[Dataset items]

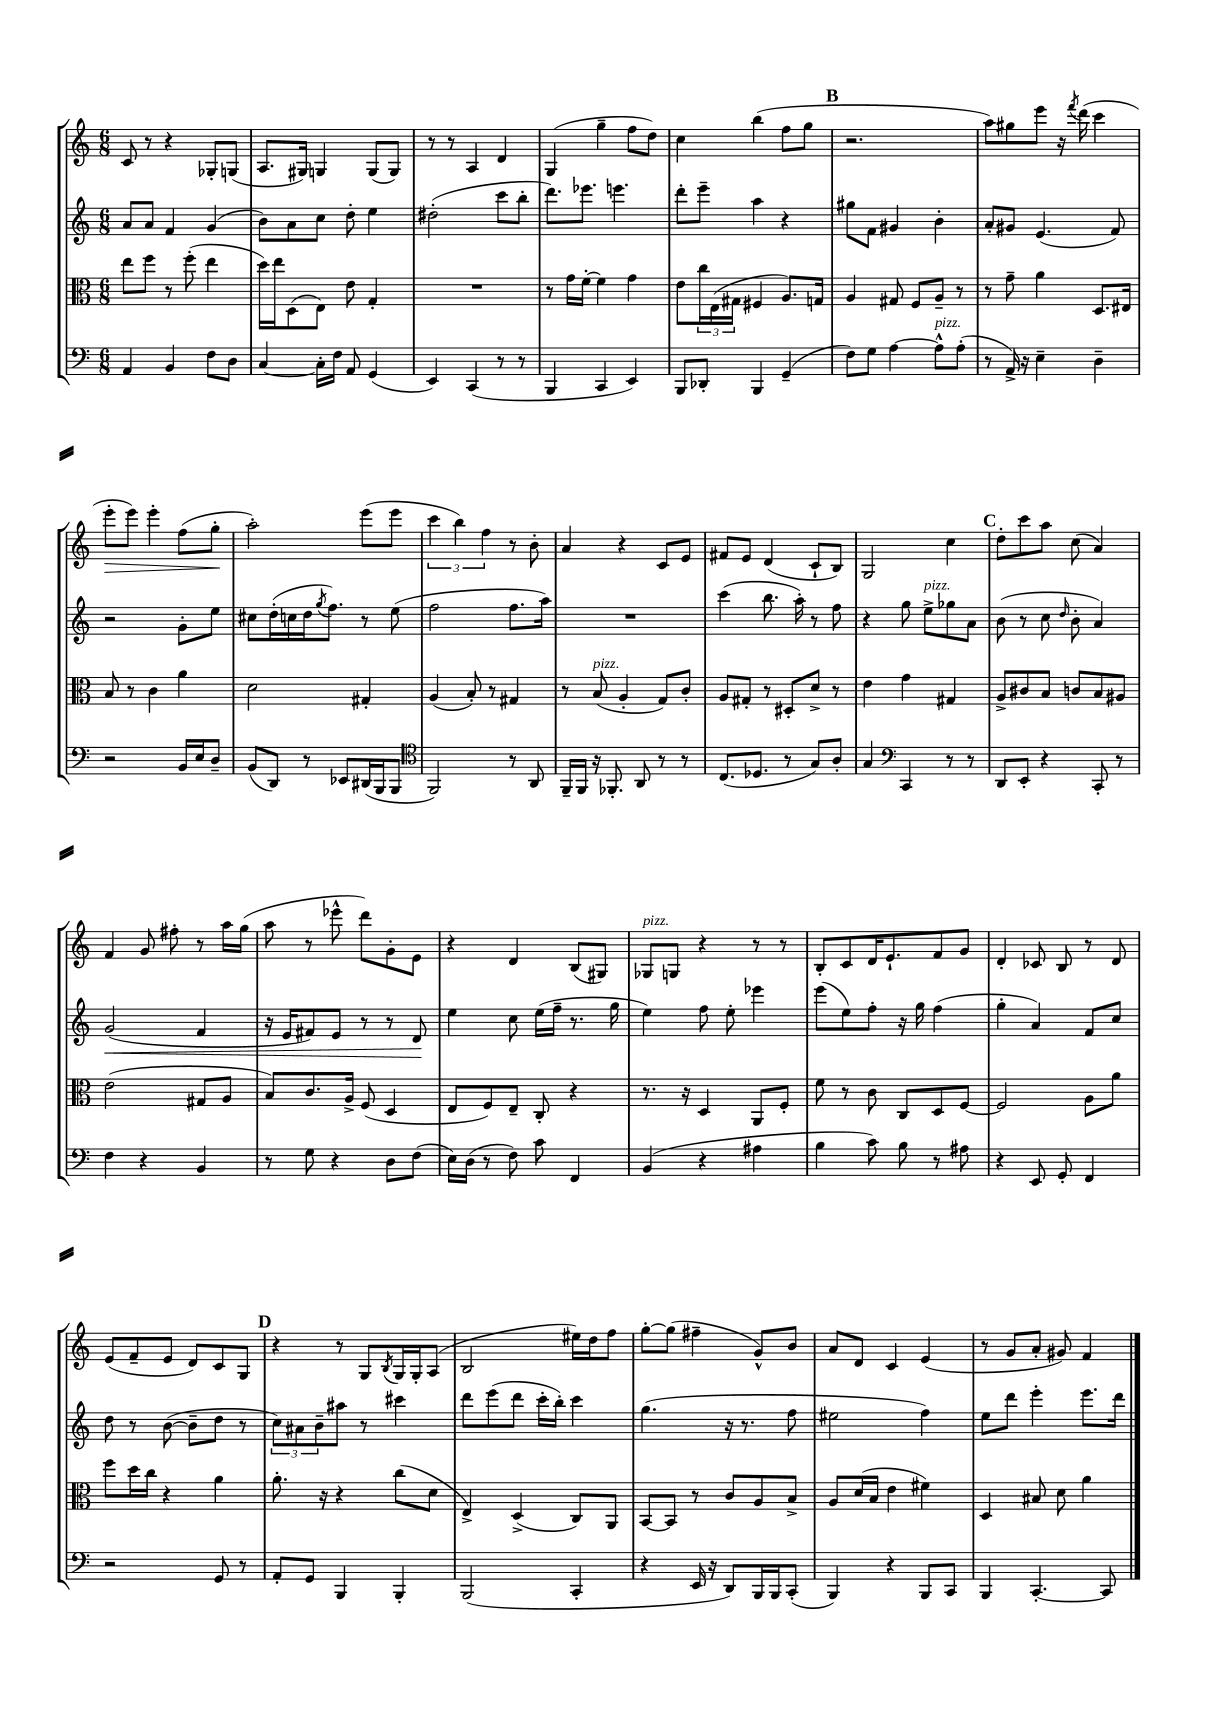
<<
\new StaffGroup <<
\new Staff = "s0" {
    \clef treble \key c \major \numericTimeSignature \time 6/8
    c'8 r8 r4 ges8-. g8( |
    a8. gis16) g4 g8( g8) |
    r8 r8 a4 d'4 |
    g4( g''4-- f''8 d''8) |
    c''4 b''4( f''8 g''8 |
    \mark \markup { \bold "B" } r2. |
    a''8) gis''8 e'''8 r16 \acciaccatura { f'''8 } d'''16( c'''4 |
    e'''8-.\> e'''8) e'''4-. f''8( g''8-.\! |
    a''2-.) e'''8( e'''8 |
    \tuplet 3/2 { c'''4 b''4) f''4 } r8 b'8-. |
    a'4 r4 c'8 e'8 |
    fis'8 e'8 d'4( c'8-! b8) |
    g2 c''4 |
    \mark \markup { \bold "C" } d''8-. c'''8 a''8 c''8( a'4) |
    f'4 g'8 fis''8-. r8 a''16 g''16( |
    a''8 r8 ees'''8-^ d'''8) g'8-. e'8 |
    r4 d'4 b8( gis8) |
    ges8^\markup { \italic "pizz." } g8 r4 r8 r8 |
    b8-. c'8 d'16 e'8.-! f'8 g'8 |
    d'4-. ces'8 b8 r8 d'8 |
    e'8( f'8-- e'8 d'8) c'8 g8 |
    \mark \markup { \bold "D" } r4 r8 g8 \acciaccatura { b8 } g16 g16-. a8( |
    b2 eis''16) d''16 f''8 |
    g''8~-. g''8( fis''4-- g'8-^) b'8 |
    a'8 d'8 c'4 e'4( |
    r8 g'8 a'8-. gis'8) f'4 \bar "|." |
}
\new Staff = "s1" {
    \clef treble \key c \major \numericTimeSignature \time 6/8
    a'8 a'8 f'4 g'4( |
    b'8) a'8 c''8 d''8-. e''4 |
    dis''2-.( c'''8 b''8-. |
    d'''8.) ees'''8. e'''4. |
    d'''8-. e'''8-- a''4 r4 |
    \mark \markup { \bold "B" } gis''8 f'8 gis'4 b'4-. |
    a'8-. gis'8 e'4.( f'8) |
    r2 g'8-. e''8 |
    cis''8 d''16-.( c''16 d''16 \acciaccatura { g''8 } f''8.) r8 e''8( |
    f''2 f''8. a''16) |
    R2. |
    c'''4( b''8. a''16-.) r8 f''8 |
    r4 g''8 e''8->^\markup { \italic "pizz." } ges''8 a'8 |
    \mark \markup { \bold "C" } b'8( r8 c''8 \grace { d''16 } b'8-. a'4) |
    g'2\<( f'4 |
    r16 e'16 fis'8) e'8 r8 r8 d'8\! |
    e''4 c''8 e''16( f''16-- r8. g''16 |
    e''4) f''8 e''8-. ees'''4 |
    e'''8( e''8) f''8-. r16 g''16 f''4( |
    g''4-. a'4) f'8 c''8 |
    d''8 r8 b'8~( b'8-- d''8 r8 |
    \mark \markup { \bold "D" } \tuplet 3/2 { c''8) ais'8 b'8-- } ais''8 r8 cis'''4 |
    d'''8 e'''8( d'''8 c'''16-. b''16-.) c'''4 |
    g''4.( r16 r8. f''8 |
    eis''2 f''4) |
    e''8 d'''8 e'''4-. e'''8. d'''16 \bar "|." |
}
\new Staff = "s2" {
    \clef alto \key c \major \numericTimeSignature \time 6/8
    e''8 f''8 r8 f''8-.( e''4 |
    d''16) e''16 d8( e8) e'8 g4-. |
    R2. |
    r8 g'16 f'16~-. f'4 g'4 |
    e'8 \tuplet 3/2 { c''16 e16( gis16 } fis4 a8.) g16 |
    \mark \markup { \bold "B" } a4 gis8 f8 a8-- r8 |
    r8 g'8-- a'4 d8. eis16 |
    b8 r8 c'4 a'4 |
    d'2 gis4-. |
    a4( b8-.) r8 gis4 |
    r8 b8^\markup { \italic "pizz." }( a4-. g8) c'8-. |
    a8 gis8-. r8 dis8-. d'8-> r8 |
    e'4 g'4 gis4 |
    \mark \markup { \bold "C" } a8-> cis'8 b8 c'8 b8 ais8 |
    e'2( gis8 a8 |
    b8) c'8. a16-> f8( d4 |
    e8 f8) e8-- c8-. r4 |
    r8. r16 d4 a,8 f8-. |
    f'8 r8 c'8 c8 d8 f8~ |
    f2 a8 a'8 |
    f''8 d''16 c''16 r4 a'4 |
    \mark \markup { \bold "D" } a'8.-. r16 r4 c''8( d'8 |
    e4->) d4->( c8) a,8 |
    b,8~ b,8 r8 c'8 a8 b8-> |
    a8 d'16( b16 e'4 fis'4) |
    d4 bis8 d'8 a'4 \bar "|." |
}
\new Staff = "s3" {
    \clef bass \key c \major \numericTimeSignature \time 6/8
    a,4 b,4 f8 d8 |
    c4~ c16-. f16 a,8 g,4( |
    e,4) c,4( r8 r8 |
    b,,4 c,4 e,4) |
    b,,8 des,8-. b,,4 g,4--( |
    \mark \markup { \bold "B" } f8) g8 a4~ a8-^^\markup { \italic "pizz." } a8-.( |
    r8 a,16->) r16 e4-- d4-- |
    r2 b,16 e16 d8-- |
    b,8( d,8) r8 ees,8 dis,16( b,,16 b,,8 |
    \clef tenor f,2) r8 a,8 |
    f,16-- f,16 r16 fes,8.-. a,8 r8 r8 |
    c8.( des8. r8 g8) a8-. |
    g4 \clef bass c,4 r8 r8 |
    \mark \markup { \bold "C" } d,8 e,8-. r4 c,8-. r8 |
    f4 r4 b,4 |
    r8 g8 r4 d8 f8( |
    e16) d16( r8 f8) c'8 f,4 |
    b,4( r4 ais4 |
    b4 c'8) b8 r8 ais8 |
    r4 e,8 g,8-. f,4 |
    r2 g,8 r8 |
    \mark \markup { \bold "D" } a,8-. g,8 b,,4 b,,4-. |
    b,,2( c,4-. |
    r4 e,16 r16 d,8) b,,16 b,,16 c,8-.( |
    b,,4) r4 b,,8 c,8 |
    b,,4 c,4.~-. c,8 \bar "|." |
}
>>
>>
\layout { \context { \Score \remove "Bar_number_engraver" } }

◆ The problem
Copy out the notation from all of the data above, line for line and with no changes. Leave out the pictures.

◆ The result
<<
\new StaffGroup <<
\new Staff = "s0" {
    \clef treble \key c \major \numericTimeSignature \time 6/8
    c'8 r8 r4 ges8-. g8( |
    a8. gis16) g4 g8( g8) |
    r8 r8 a4 d'4 |
    g4( g''4-- f''8 d''8) |
    c''4 b''4( f''8 g''8 |
    \mark \markup { \bold "B" } r2. |
    a''8) gis''8 e'''8 r16 \acciaccatura { f'''8 } d'''16( c'''4 |
    e'''8-.\> e'''8) e'''4-. f''8( g''8-.\! |
    a''2-.) e'''8( e'''8 |
    \tuplet 3/2 { c'''4 b''4) f''4 } r8 b'8-. |
    a'4 r4 c'8 e'8 |
    fis'8 e'8 d'4( c'8-! b8) |
    g2 c''4 |
    \mark \markup { \bold "C" } d''8-. c'''8 a''8 c''8( a'4) |
    f'4 g'8 fis''8-. r8 a''16 g''16( |
    a''8 r8 ees'''8-^ d'''8) g'8-. e'8 |
    r4 d'4 b8( gis8) |
    ges8^\markup { \italic "pizz." } g8 r4 r8 r8 |
    b8-. c'8 d'16 e'8.-! f'8 g'8 |
    d'4-. ces'8 b8 r8 d'8 |
    e'8( f'8-- e'8 d'8) c'8 g8 |
    \mark \markup { \bold "D" } r4 r8 g8 \acciaccatura { b8 } g16 g16-. a8( |
    b2 eis''16) d''16 f''8 |
    g''8~-. g''8( fis''4-- g'8-^) b'8 |
    a'8 d'8 c'4 e'4( |
    r8 g'8 a'8-. gis'8) f'4 \bar "|." |
}
\new Staff = "s1" {
    \clef treble \key c \major \numericTimeSignature \time 6/8
    a'8 a'8 f'4 g'4( |
    b'8) a'8 c''8 d''8-. e''4 |
    dis''2-.( c'''8 b''8-. |
    d'''8.) ees'''8. e'''4. |
    d'''8-. e'''8-- a''4 r4 |
    \mark \markup { \bold "B" } gis''8 f'8 gis'4 b'4-. |
    a'8-. gis'8 e'4.( f'8) |
    r2 g'8-. e''8 |
    cis''8 d''16-.( c''16 d''16 \acciaccatura { g''8 } f''8.) r8 e''8( |
    f''2 f''8. a''16) |
    R2. |
    c'''4( b''8. a''16-.) r8 f''8 |
    r4 g''8 e''8->^\markup { \italic "pizz." } ges''8 a'8 |
    \mark \markup { \bold "C" } b'8( r8 c''8 \grace { d''16 } b'8-. a'4) |
    g'2\<( f'4 |
    r16 e'16 fis'8) e'8 r8 r8 d'8\! |
    e''4 c''8 e''16( f''16-- r8. g''16 |
    e''4) f''8 e''8-. ees'''4 |
    e'''8( e''8) f''8-. r16 g''16 f''4( |
    g''4-. a'4) f'8 c''8 |
    d''8 r8 b'8~( b'8-- d''8 r8 |
    \mark \markup { \bold "D" } \tuplet 3/2 { c''8) ais'8 b'8-- } ais''8 r8 cis'''4 |
    d'''8 e'''8( d'''8 c'''16-. b''16-.) c'''4 |
    g''4.( r16 r8. f''8 |
    eis''2 f''4) |
    e''8 d'''8 e'''4-. e'''8. d'''16 \bar "|." |
}
\new Staff = "s2" {
    \clef alto \key c \major \numericTimeSignature \time 6/8
    e''8 f''8 r8 f''8-.( e''4 |
    d''16) e''16 d8( e8) e'8 g4-. |
    R2. |
    r8 g'16 f'16~-. f'4 g'4 |
    e'8 \tuplet 3/2 { c''16 e16( gis16 } fis4 a8.) g16 |
    \mark \markup { \bold "B" } a4 gis8 f8 a8-- r8 |
    r8 g'8-- a'4 d8. eis16 |
    b8 r8 c'4 a'4 |
    d'2 gis4-. |
    a4( b8-.) r8 gis4 |
    r8 b8^\markup { \italic "pizz." }( a4-. g8) c'8-. |
    a8 gis8-. r8 dis8-. d'8-> r8 |
    e'4 g'4 gis4 |
    \mark \markup { \bold "C" } a8-> cis'8 b8 c'8 b8 ais8 |
    e'2( gis8 a8 |
    b8) c'8. a16-> f8( d4 |
    e8 f8) e8-- c8-. r4 |
    r8. r16 d4 a,8 f8-. |
    f'8 r8 c'8 c8 d8 f8~ |
    f2 a8 a'8 |
    f''8 d''16 c''16 r4 a'4 |
    \mark \markup { \bold "D" } a'8.-. r16 r4 c''8( d'8 |
    e4->) d4->( c8) a,8 |
    b,8~ b,8 r8 c'8 a8 b8-> |
    a8 d'16( b16 e'4 fis'4) |
    d4 bis8 d'8 a'4 \bar "|." |
}
\new Staff = "s3" {
    \clef bass \key c \major \numericTimeSignature \time 6/8
    a,4 b,4 f8 d8 |
    c4~ c16-. f16 a,8 g,4( |
    e,4) c,4( r8 r8 |
    b,,4 c,4 e,4) |
    b,,8 des,8-. b,,4 g,4--( |
    \mark \markup { \bold "B" } f8) g8 a4~ a8-^^\markup { \italic "pizz." } a8-.( |
    r8 a,16->) r16 e4-- d4-- |
    r2 b,16 e16 d8-- |
    b,8( d,8) r8 ees,8 dis,16( b,,16 b,,8 |
    \clef tenor f,2) r8 a,8 |
    f,16-- f,16 r16 fes,8.-. a,8 r8 r8 |
    c8.( des8. r8 g8) a8-. |
    g4 \clef bass c,4 r8 r8 |
    \mark \markup { \bold "C" } d,8 e,8-. r4 c,8-. r8 |
    f4 r4 b,4 |
    r8 g8 r4 d8 f8( |
    e16) d16( r8 f8) c'8 f,4 |
    b,4( r4 ais4 |
    b4 c'8) b8 r8 ais8 |
    r4 e,8 g,8-. f,4 |
    r2 g,8 r8 |
    \mark \markup { \bold "D" } a,8-. g,8 b,,4 b,,4-. |
    b,,2( c,4-. |
    r4 e,16 r16 d,8) b,,16 b,,16 c,8-.( |
    b,,4) r4 b,,8 c,8 |
    b,,4 c,4.~-. c,8 \bar "|." |
}
>>
>>
\layout { \context { \Score \remove "Bar_number_engraver" } }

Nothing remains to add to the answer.